*** Opening of SOURCE MATERIAL ***
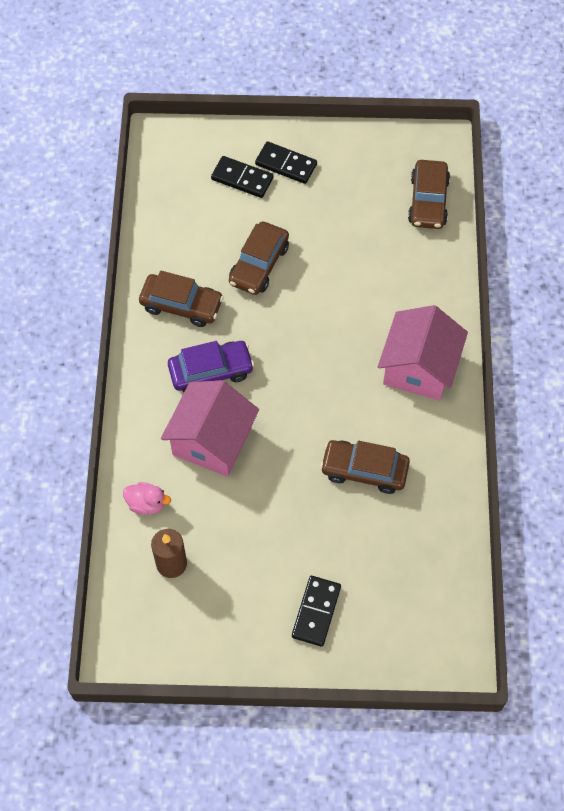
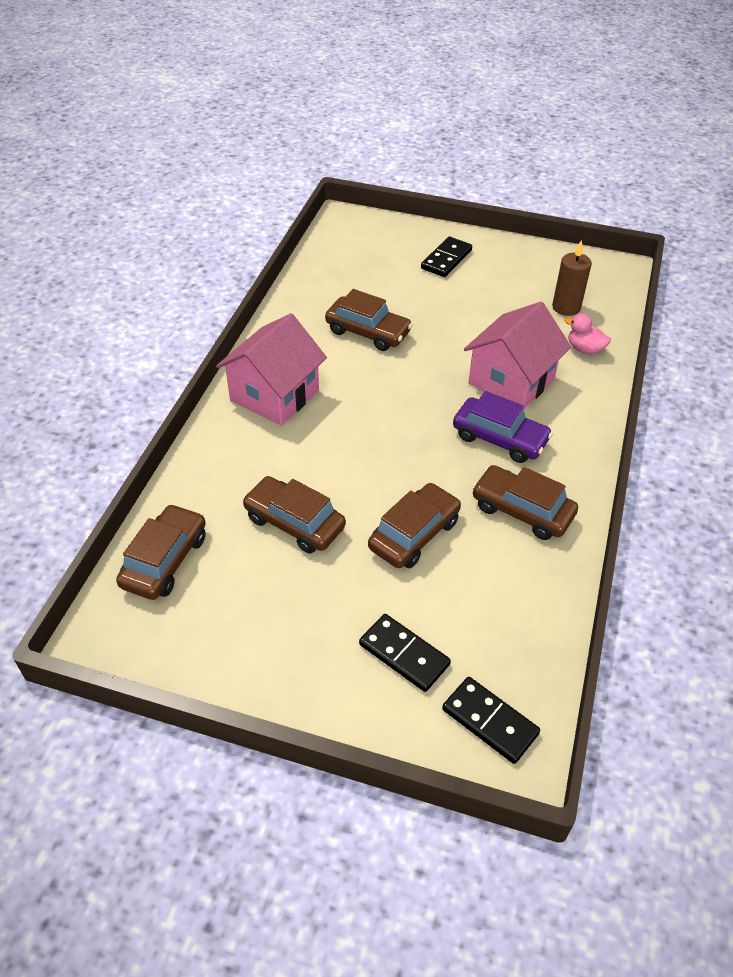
camera: 165 degrees left, 15 degrees down
(211, 371) = (500, 438): purple car -> purple car turned 150 degrees counterclockwise
(286, 164) = (334, 660): black domino -> black domino (490, 721)
(350, 252) = (294, 523): none -> brown car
*** Close of SOURCE MATERIAL ***
▶ [TASK] Write every line above again exactly, but leave the pictures out.

▶ [EXERCISE OUTPUT]
camera: 165 degrees left, 15 degrees down
(211, 371) = (500, 438): purple car -> purple car turned 150 degrees counterclockwise
(286, 164) = (334, 660): black domino -> black domino (490, 721)
(350, 252) = (294, 523): none -> brown car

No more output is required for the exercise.